**Data supplied**.
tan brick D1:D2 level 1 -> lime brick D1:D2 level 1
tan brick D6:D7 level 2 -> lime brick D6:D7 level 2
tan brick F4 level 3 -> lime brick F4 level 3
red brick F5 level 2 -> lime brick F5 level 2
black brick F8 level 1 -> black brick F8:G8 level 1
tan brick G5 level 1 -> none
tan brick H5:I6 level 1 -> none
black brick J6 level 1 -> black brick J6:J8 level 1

---

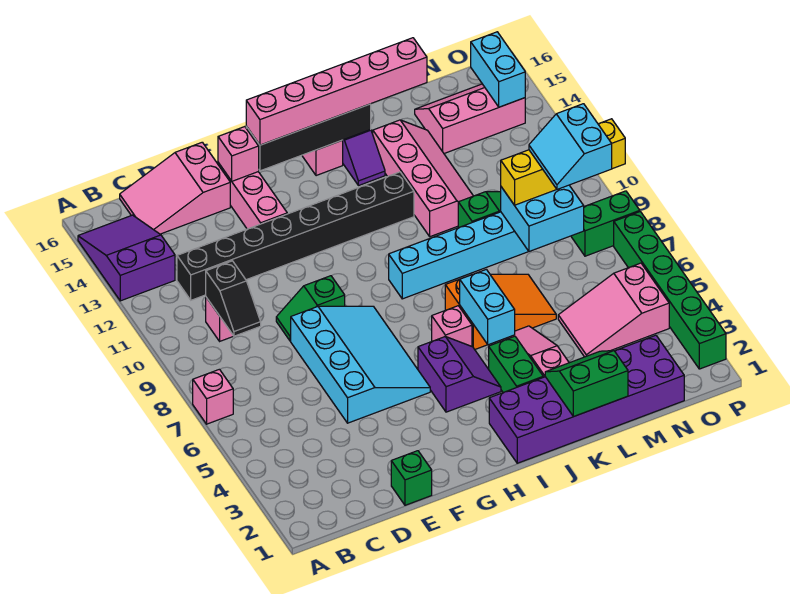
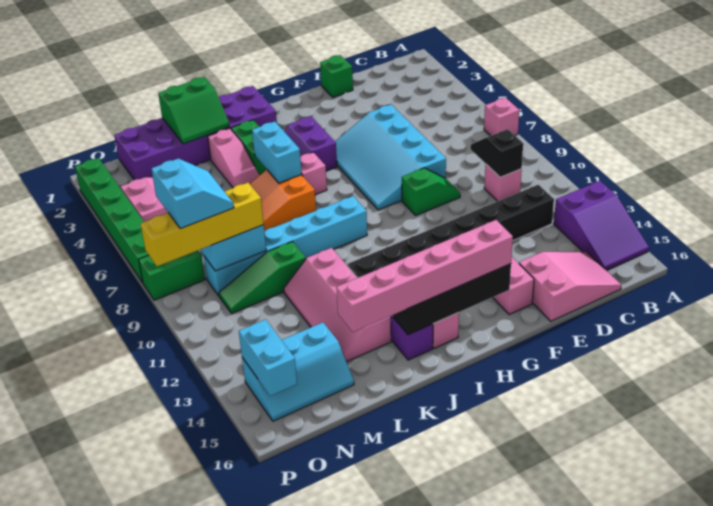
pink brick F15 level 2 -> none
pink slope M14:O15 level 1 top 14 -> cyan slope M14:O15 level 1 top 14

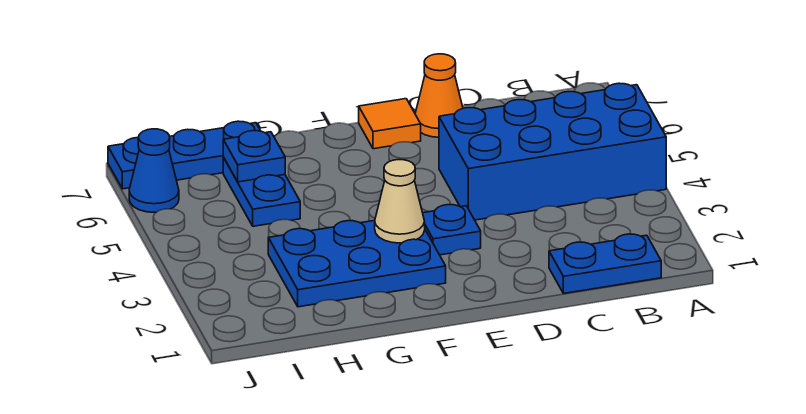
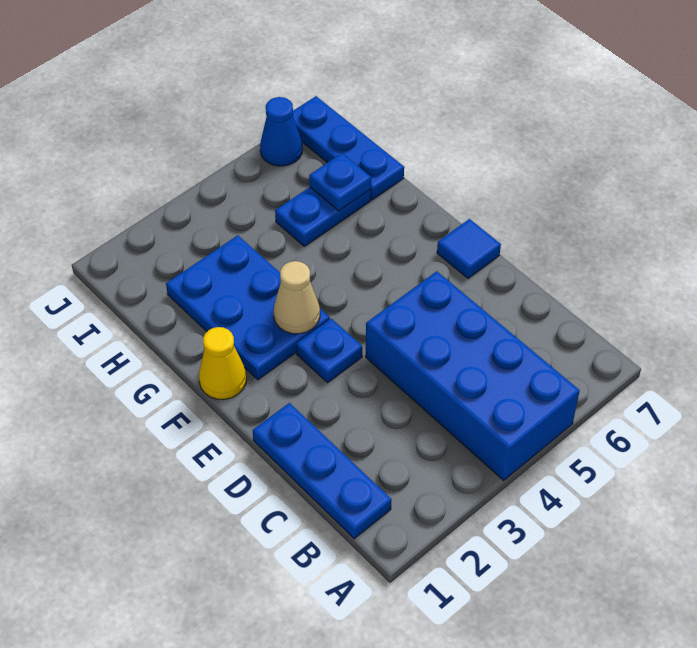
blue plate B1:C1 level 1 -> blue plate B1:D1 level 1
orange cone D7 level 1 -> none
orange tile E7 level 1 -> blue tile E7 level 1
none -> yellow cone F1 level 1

**Assignment**. Using the entries shown above, reproduce verbatim the lines from the line bearing "orange cone D7 level 1 -> none" to the line bearing "none -> yellow cone F1 level 1", inclusive.

**Result of the exercise**.
orange cone D7 level 1 -> none
orange tile E7 level 1 -> blue tile E7 level 1
none -> yellow cone F1 level 1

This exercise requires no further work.